_Exercise details:_ A faithful copy of all the data is the goal; omit the pictures.
BEGIN Given records
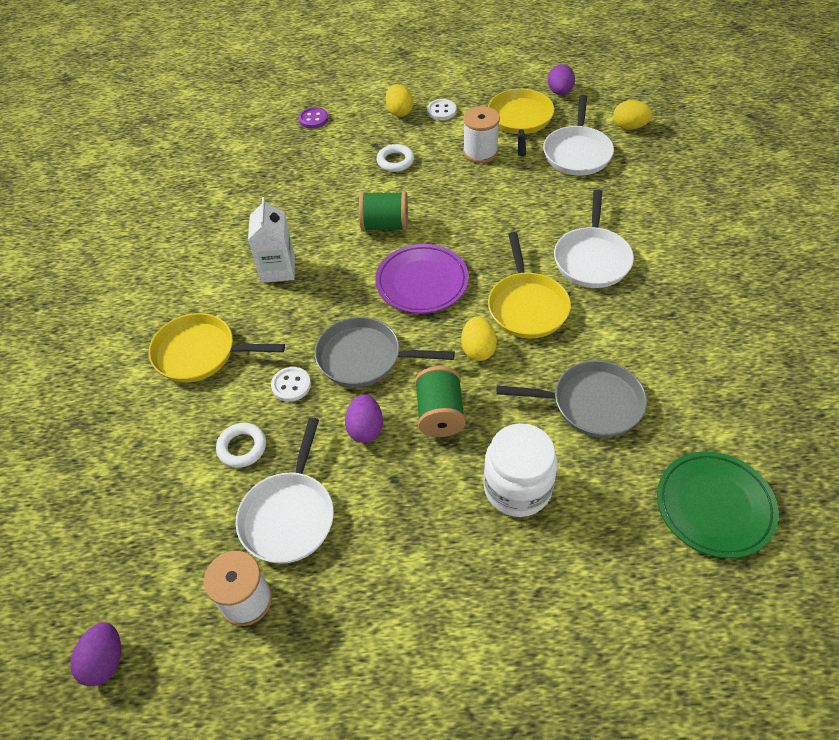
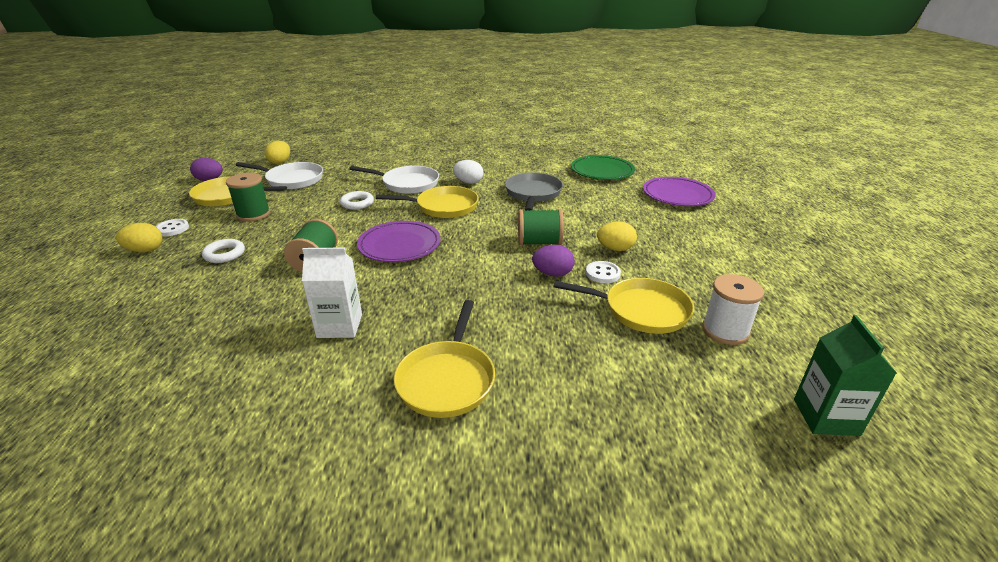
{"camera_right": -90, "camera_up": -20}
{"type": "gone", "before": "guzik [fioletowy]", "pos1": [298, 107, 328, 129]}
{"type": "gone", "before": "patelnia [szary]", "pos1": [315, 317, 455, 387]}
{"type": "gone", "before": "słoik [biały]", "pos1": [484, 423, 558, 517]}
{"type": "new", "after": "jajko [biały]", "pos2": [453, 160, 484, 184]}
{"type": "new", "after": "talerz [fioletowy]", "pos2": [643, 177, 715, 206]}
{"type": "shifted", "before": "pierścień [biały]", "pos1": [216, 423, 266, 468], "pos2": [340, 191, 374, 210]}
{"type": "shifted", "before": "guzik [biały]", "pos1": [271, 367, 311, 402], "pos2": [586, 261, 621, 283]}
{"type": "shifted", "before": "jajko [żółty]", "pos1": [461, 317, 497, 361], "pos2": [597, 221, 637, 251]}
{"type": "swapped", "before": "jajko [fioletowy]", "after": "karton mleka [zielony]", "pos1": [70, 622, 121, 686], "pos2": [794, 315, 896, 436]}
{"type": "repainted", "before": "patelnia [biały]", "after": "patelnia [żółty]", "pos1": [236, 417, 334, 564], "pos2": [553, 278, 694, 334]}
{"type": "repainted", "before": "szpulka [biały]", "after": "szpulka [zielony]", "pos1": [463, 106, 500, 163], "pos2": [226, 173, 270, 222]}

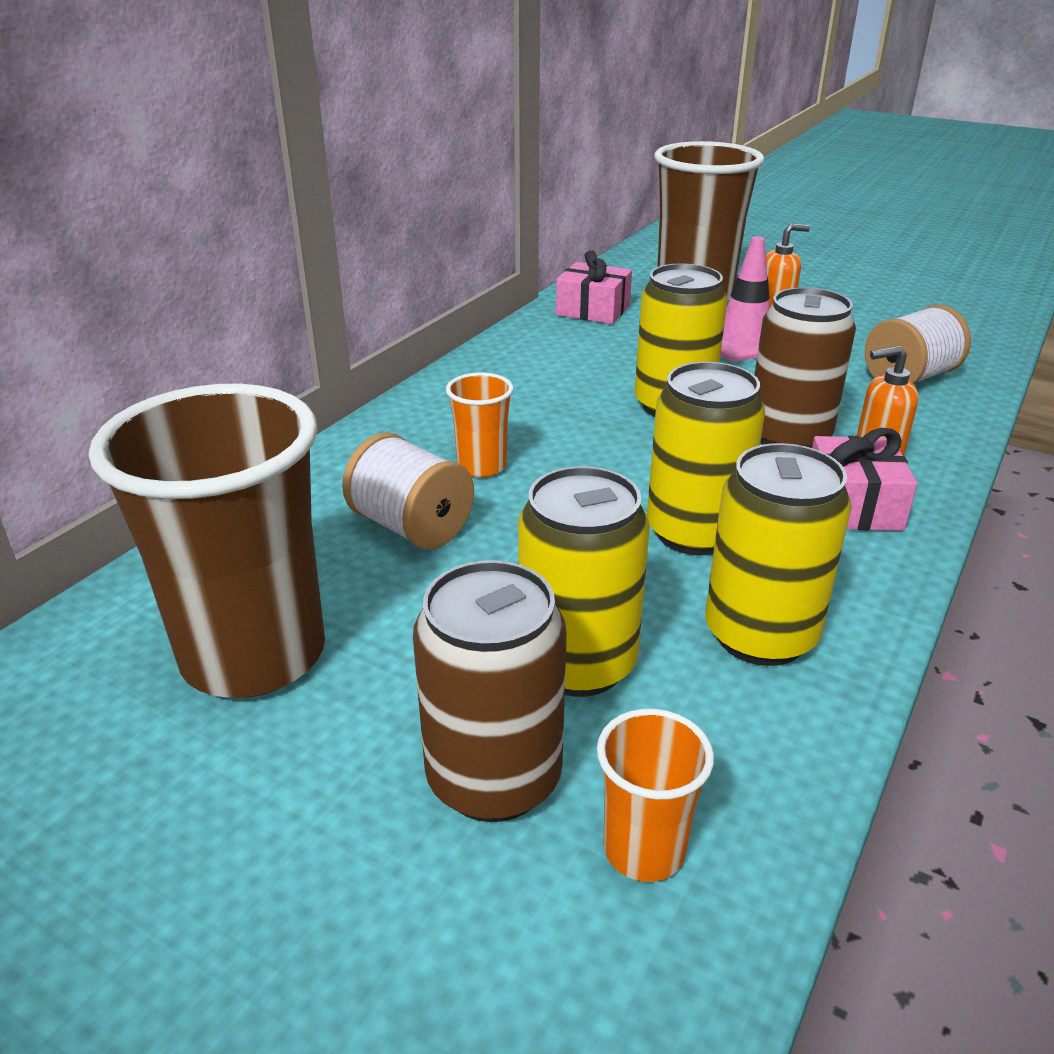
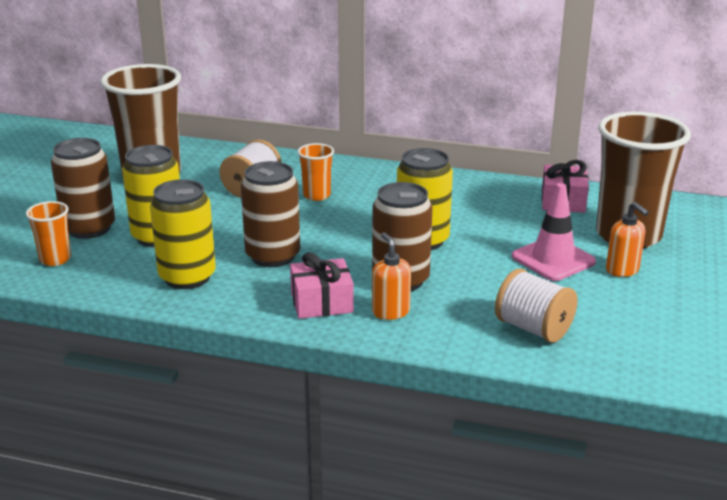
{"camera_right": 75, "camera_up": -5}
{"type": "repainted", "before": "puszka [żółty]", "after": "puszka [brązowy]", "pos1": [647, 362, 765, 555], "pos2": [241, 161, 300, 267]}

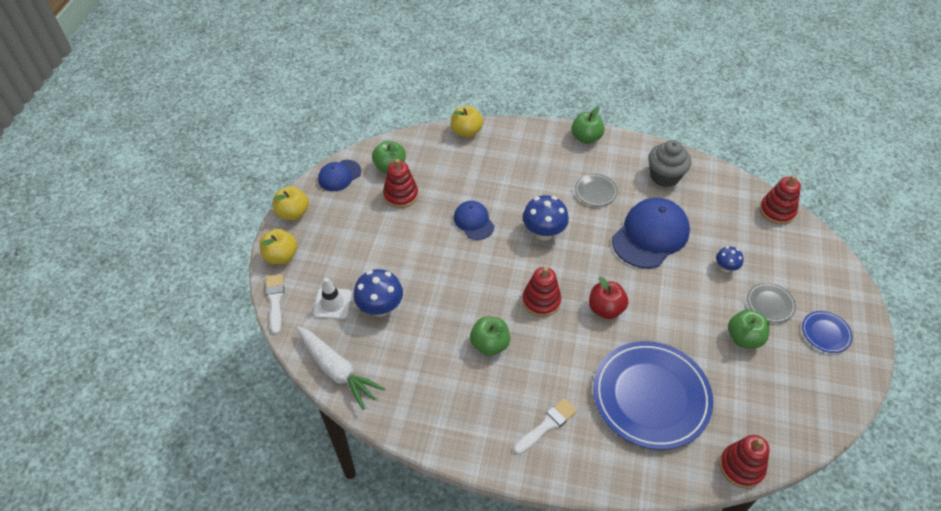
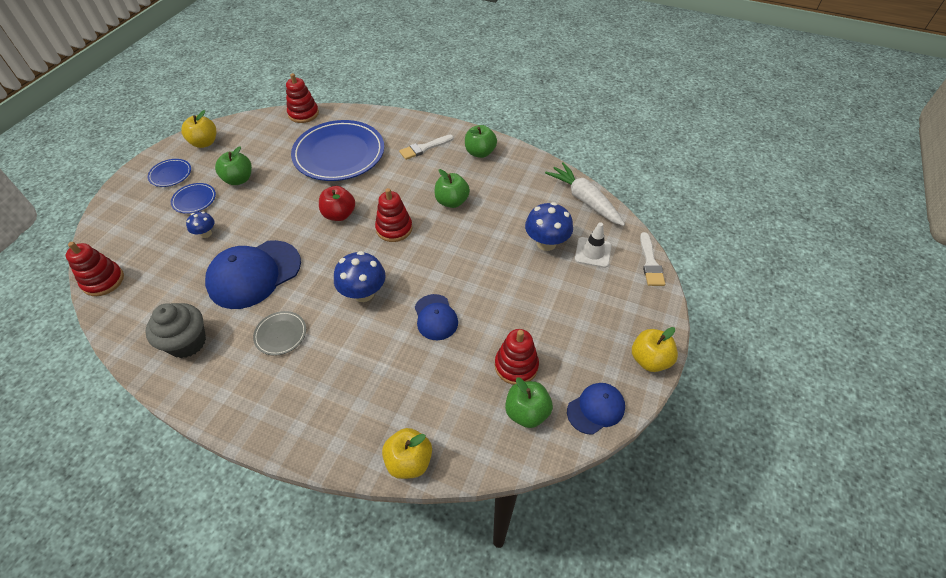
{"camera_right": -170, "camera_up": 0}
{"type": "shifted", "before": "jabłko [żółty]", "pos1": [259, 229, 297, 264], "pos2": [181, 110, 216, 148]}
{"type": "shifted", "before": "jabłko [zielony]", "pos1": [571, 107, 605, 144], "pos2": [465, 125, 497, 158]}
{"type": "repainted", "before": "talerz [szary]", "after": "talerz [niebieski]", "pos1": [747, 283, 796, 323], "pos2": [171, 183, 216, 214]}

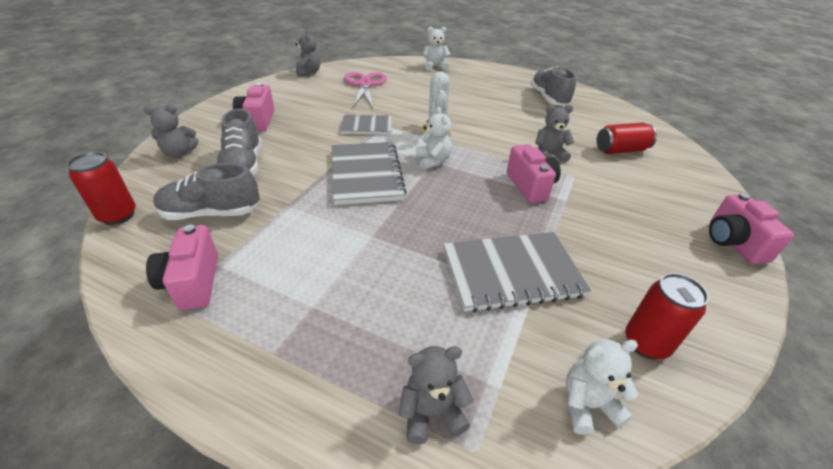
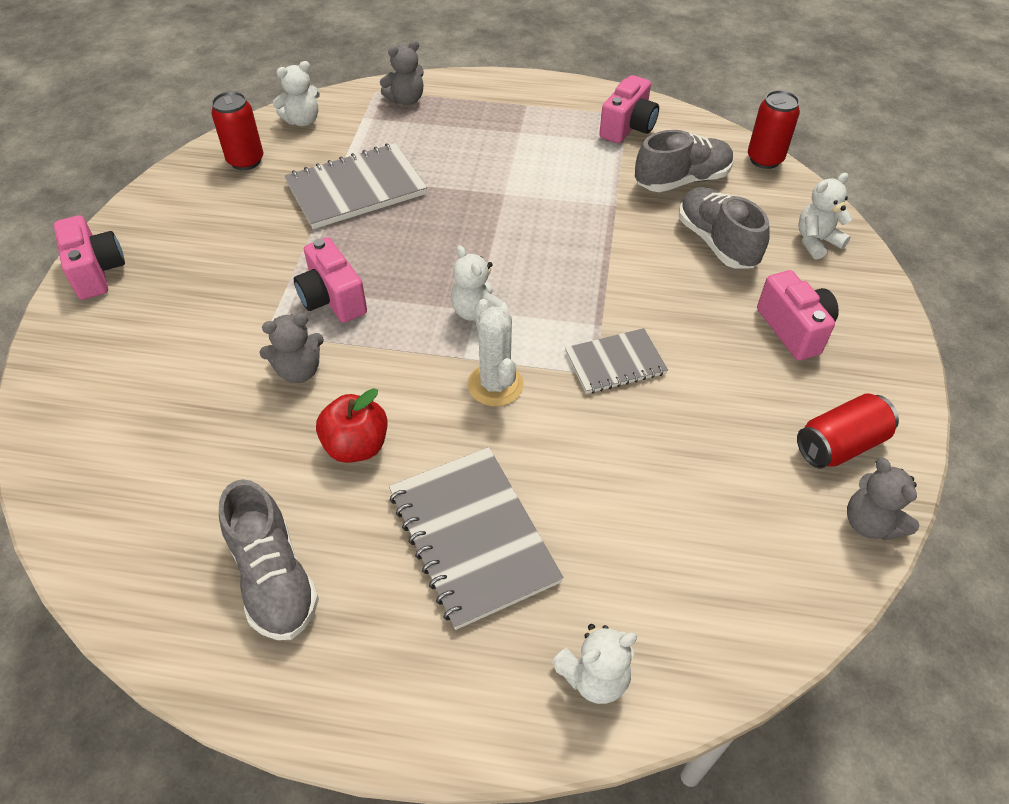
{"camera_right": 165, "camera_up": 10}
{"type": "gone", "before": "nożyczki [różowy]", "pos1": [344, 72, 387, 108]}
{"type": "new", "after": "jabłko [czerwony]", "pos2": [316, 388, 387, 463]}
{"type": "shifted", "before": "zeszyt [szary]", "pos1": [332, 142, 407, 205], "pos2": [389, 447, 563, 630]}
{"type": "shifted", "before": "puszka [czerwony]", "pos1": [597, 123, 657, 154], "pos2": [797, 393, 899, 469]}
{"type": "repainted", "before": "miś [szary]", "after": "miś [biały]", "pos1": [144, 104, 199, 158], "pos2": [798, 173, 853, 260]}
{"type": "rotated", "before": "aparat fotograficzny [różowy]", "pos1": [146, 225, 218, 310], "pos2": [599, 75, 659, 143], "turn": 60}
END Given records
_Result for this exercise:_
{"camera_right": -90, "camera_up": -20}
{"type": "gone", "before": "guzik [fioletowy]", "pos1": [298, 107, 328, 129]}
{"type": "gone", "before": "patelnia [szary]", "pos1": [315, 317, 455, 387]}
{"type": "gone", "before": "słoik [biały]", "pos1": [484, 423, 558, 517]}
{"type": "new", "after": "jajko [biały]", "pos2": [453, 160, 484, 184]}
{"type": "new", "after": "talerz [fioletowy]", "pos2": [643, 177, 715, 206]}
{"type": "shifted", "before": "pierścień [biały]", "pos1": [216, 423, 266, 468], "pos2": [340, 191, 374, 210]}
{"type": "shifted", "before": "guzik [biały]", "pos1": [271, 367, 311, 402], "pos2": [586, 261, 621, 283]}
{"type": "shifted", "before": "jajko [żółty]", "pos1": [461, 317, 497, 361], "pos2": [597, 221, 637, 251]}
{"type": "swapped", "before": "jajko [fioletowy]", "after": "karton mleka [zielony]", "pos1": [70, 622, 121, 686], "pos2": [794, 315, 896, 436]}
{"type": "repainted", "before": "patelnia [biały]", "after": "patelnia [żółty]", "pos1": [236, 417, 334, 564], "pos2": [553, 278, 694, 334]}
{"type": "repainted", "before": "szpulka [biały]", "after": "szpulka [zielony]", "pos1": [463, 106, 500, 163], "pos2": [226, 173, 270, 222]}

{"camera_right": 75, "camera_up": -5}
{"type": "repainted", "before": "puszka [żółty]", "after": "puszka [brązowy]", "pos1": [647, 362, 765, 555], "pos2": [241, 161, 300, 267]}

{"camera_right": -170, "camera_up": 0}
{"type": "shifted", "before": "jabłko [żółty]", "pos1": [259, 229, 297, 264], "pos2": [181, 110, 216, 148]}
{"type": "shifted", "before": "jabłko [zielony]", "pos1": [571, 107, 605, 144], "pos2": [465, 125, 497, 158]}
{"type": "repainted", "before": "talerz [szary]", "after": "talerz [niebieski]", "pos1": [747, 283, 796, 323], "pos2": [171, 183, 216, 214]}

{"camera_right": 165, "camera_up": 10}
{"type": "gone", "before": "nożyczki [różowy]", "pos1": [344, 72, 387, 108]}
{"type": "new", "after": "jabłko [czerwony]", "pos2": [316, 388, 387, 463]}
{"type": "shifted", "before": "zeszyt [szary]", "pos1": [332, 142, 407, 205], "pos2": [389, 447, 563, 630]}
{"type": "shifted", "before": "puszka [czerwony]", "pos1": [597, 123, 657, 154], "pos2": [797, 393, 899, 469]}
{"type": "repainted", "before": "miś [szary]", "after": "miś [biały]", "pos1": [144, 104, 199, 158], "pos2": [798, 173, 853, 260]}
{"type": "rotated", "before": "aparat fotograficzny [różowy]", "pos1": [146, 225, 218, 310], "pos2": [599, 75, 659, 143], "turn": 60}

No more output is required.